- Assignment
The lines below must be transcribed exactly as given, with the images removed.

- Data for this exercise
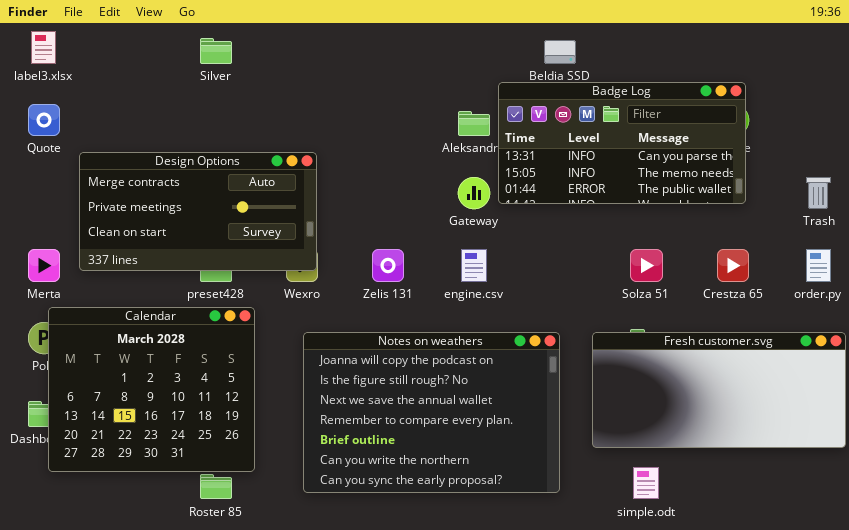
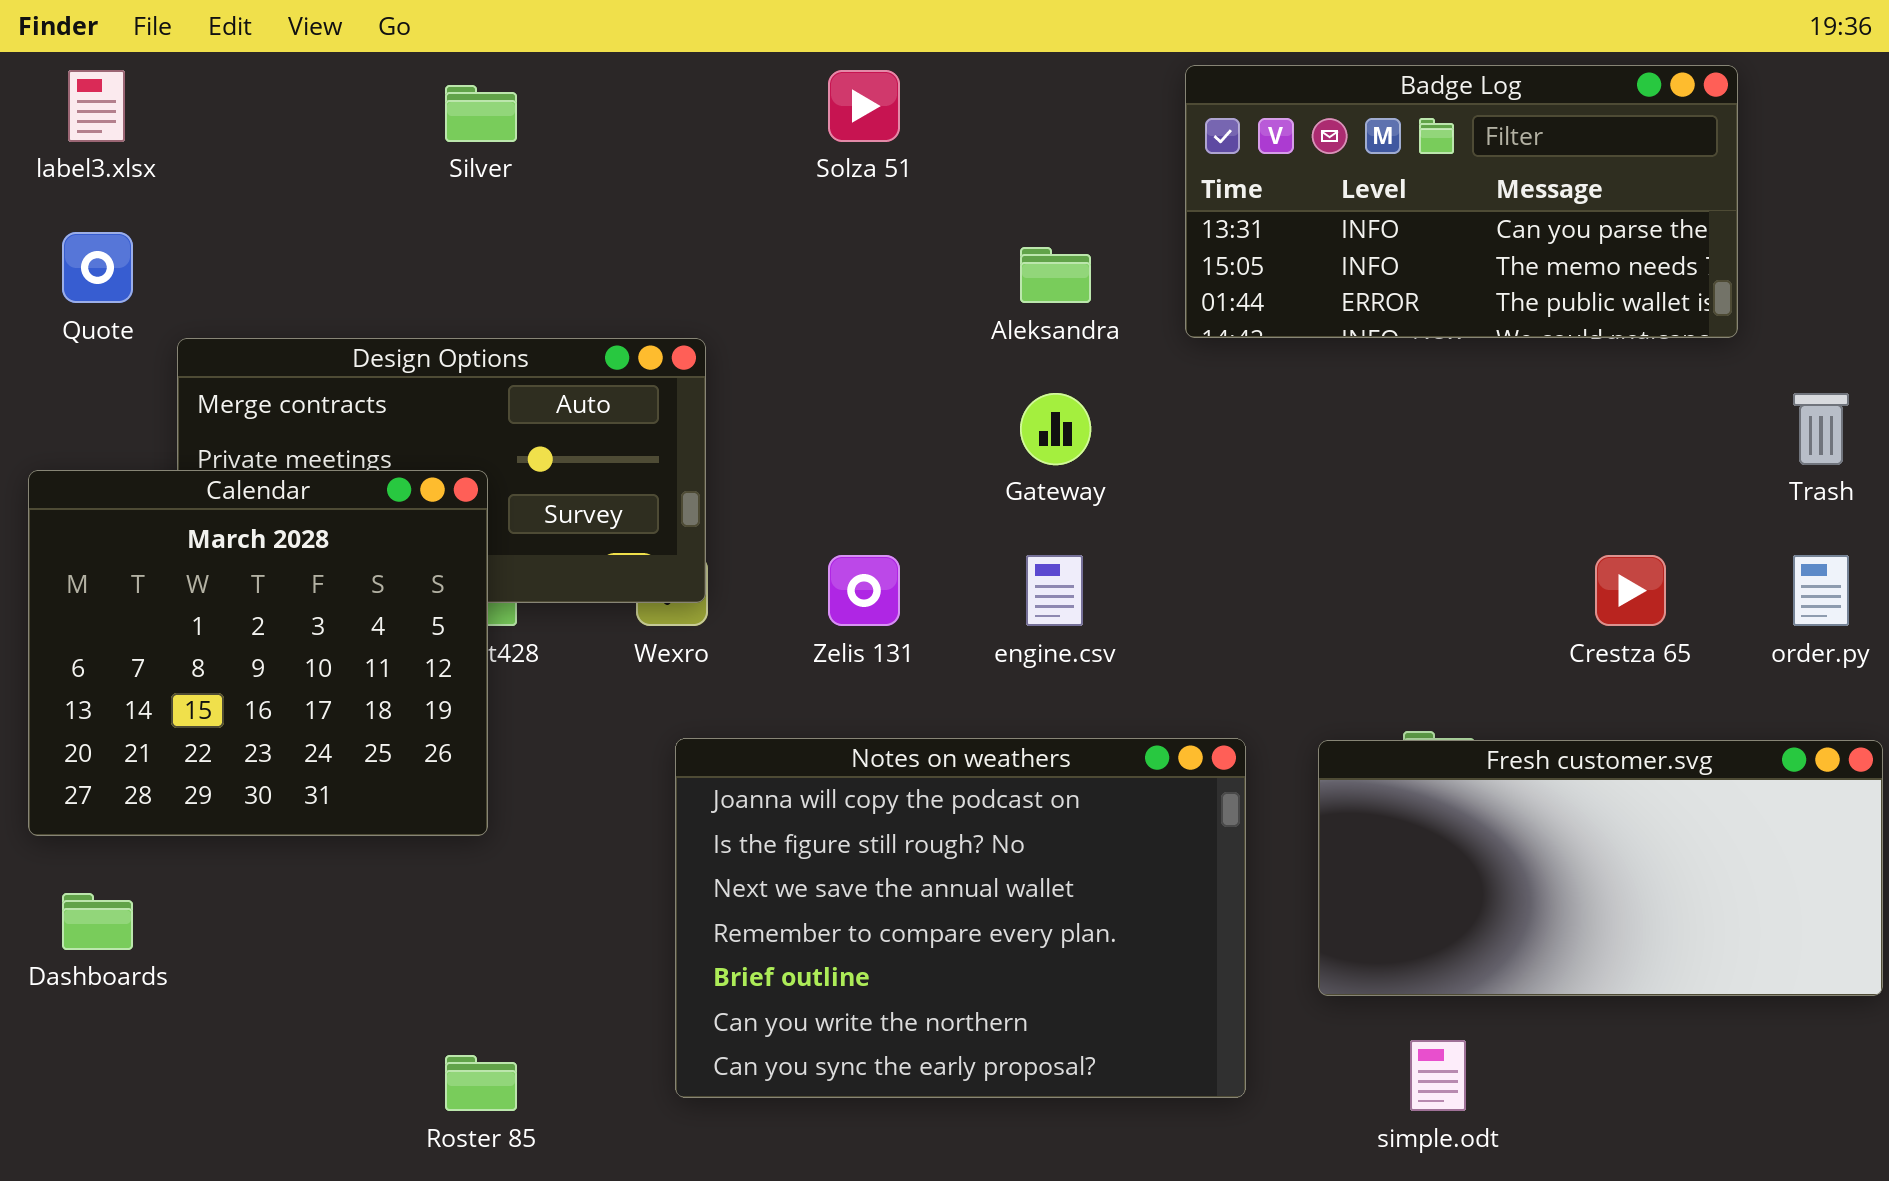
Badge Log: [498,82,746,204] -> [1185,65,1738,338], moved
Solza 51: [630,249,663,282] -> [828,70,900,142], moved
Calendar: [48,307,255,472] -> [28,470,488,836], moved

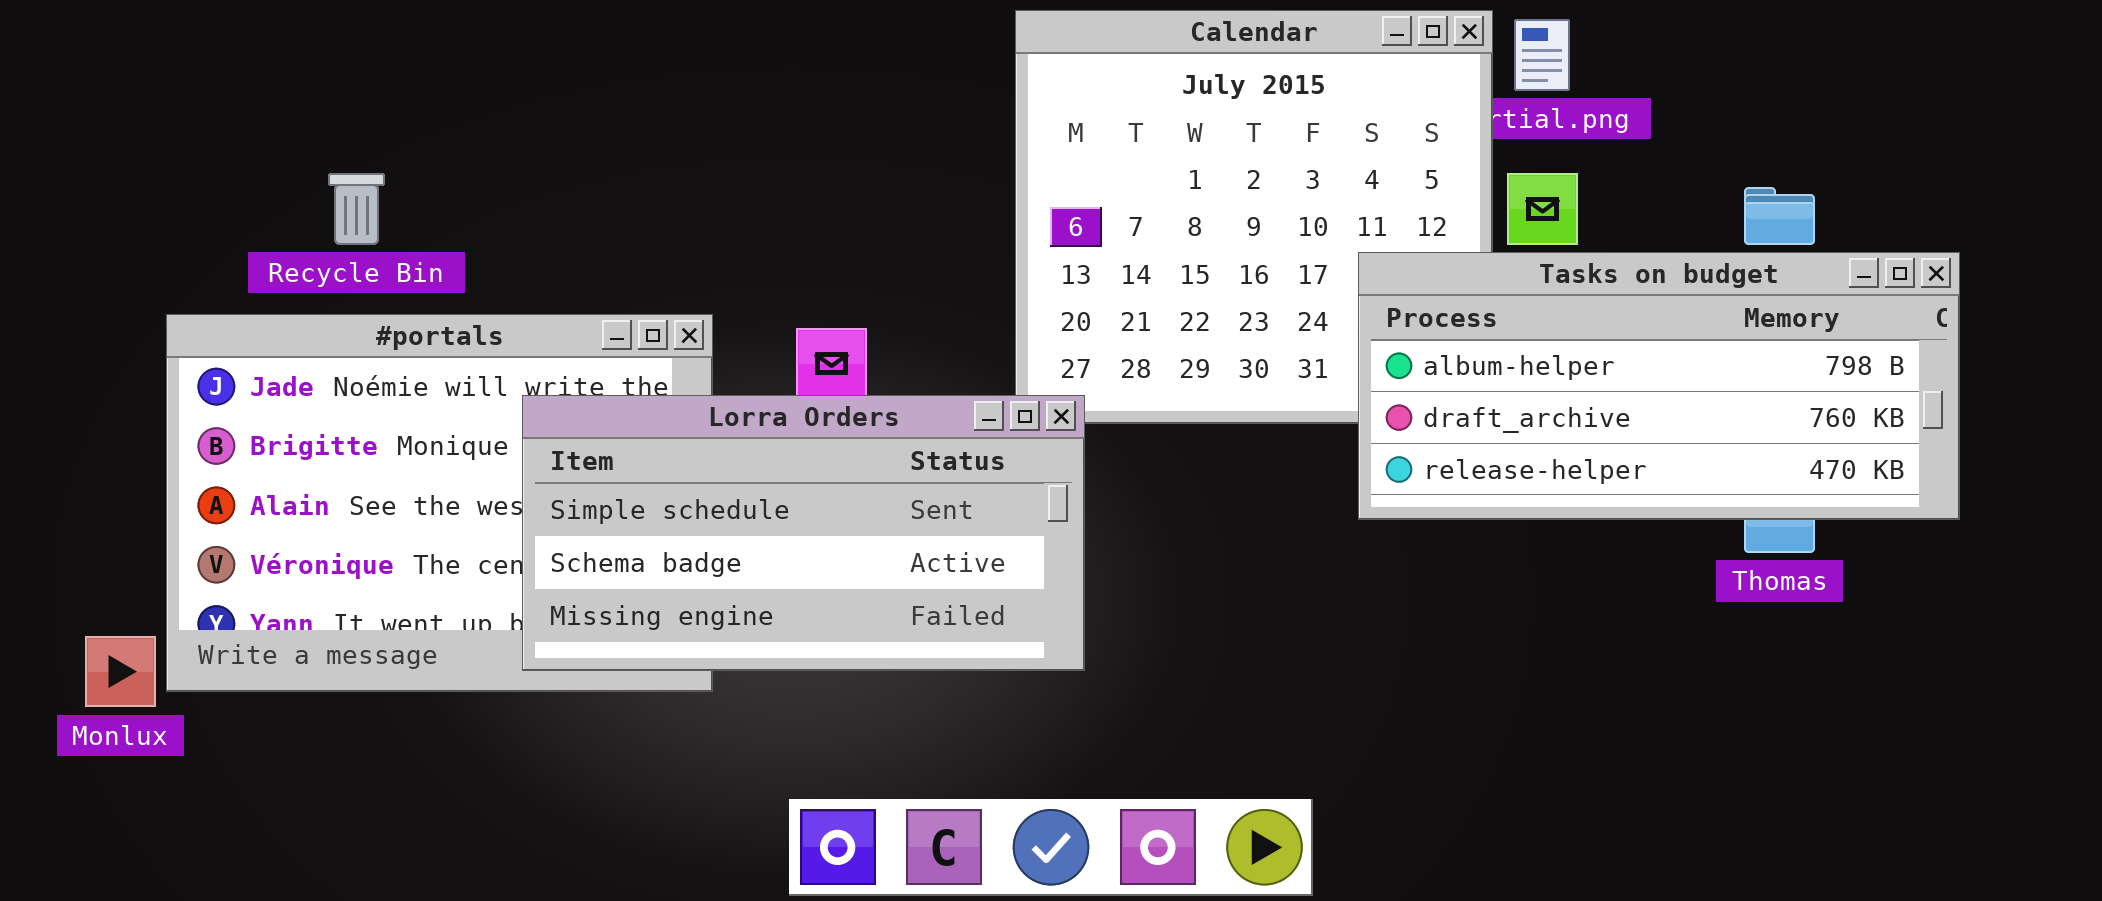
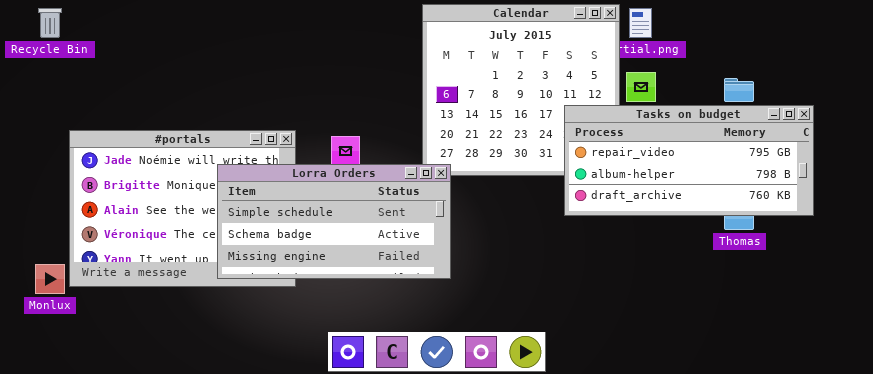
Recycle Bin: [328,173,385,245] -> [38,8,62,38], moved
Tasks on budget: [1358,252,1960,520] -> [564,105,814,216], scrolled up 1 row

- Written reply
Badge Log: [498,82,746,204] -> [1185,65,1738,338], moved
Solza 51: [630,249,663,282] -> [828,70,900,142], moved
Calendar: [48,307,255,472] -> [28,470,488,836], moved

Recycle Bin: [328,173,385,245] -> [38,8,62,38], moved
Tasks on budget: [1358,252,1960,520] -> [564,105,814,216], scrolled up 1 row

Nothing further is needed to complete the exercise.